▶ Exercise data:
☆ ☆ ☆ ☆ ☆ ☆ ☆

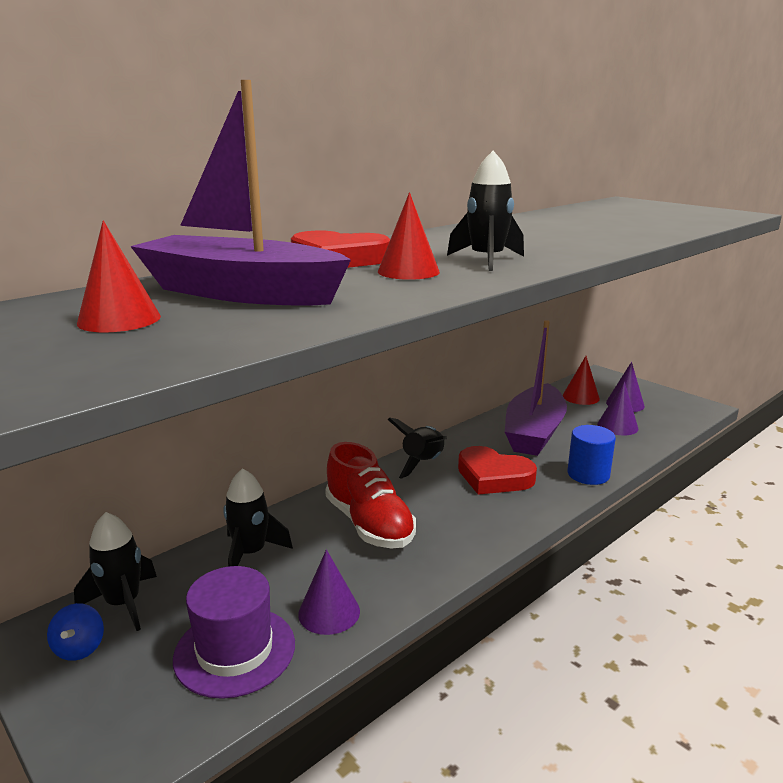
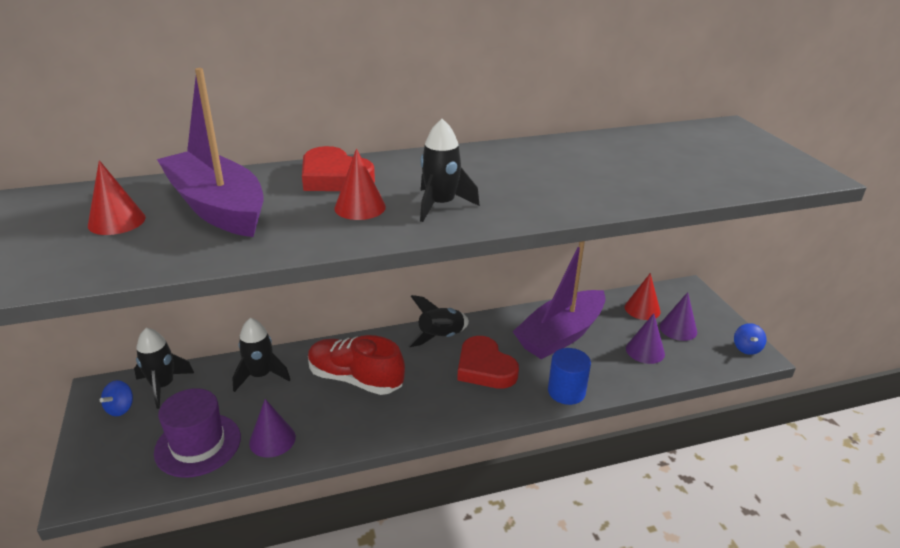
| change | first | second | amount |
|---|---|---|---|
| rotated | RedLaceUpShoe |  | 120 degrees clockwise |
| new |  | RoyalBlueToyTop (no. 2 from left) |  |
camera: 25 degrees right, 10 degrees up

☆ ☆ ☆ ☆ ☆ ☆ ☆

▶ Exercise requirements: Search the listing above for "degrees" and copy every line that has it.

▶ Solution:
| rotated | RedLaceUpShoe |  | 120 degrees clockwise |
camera: 25 degrees right, 10 degrees up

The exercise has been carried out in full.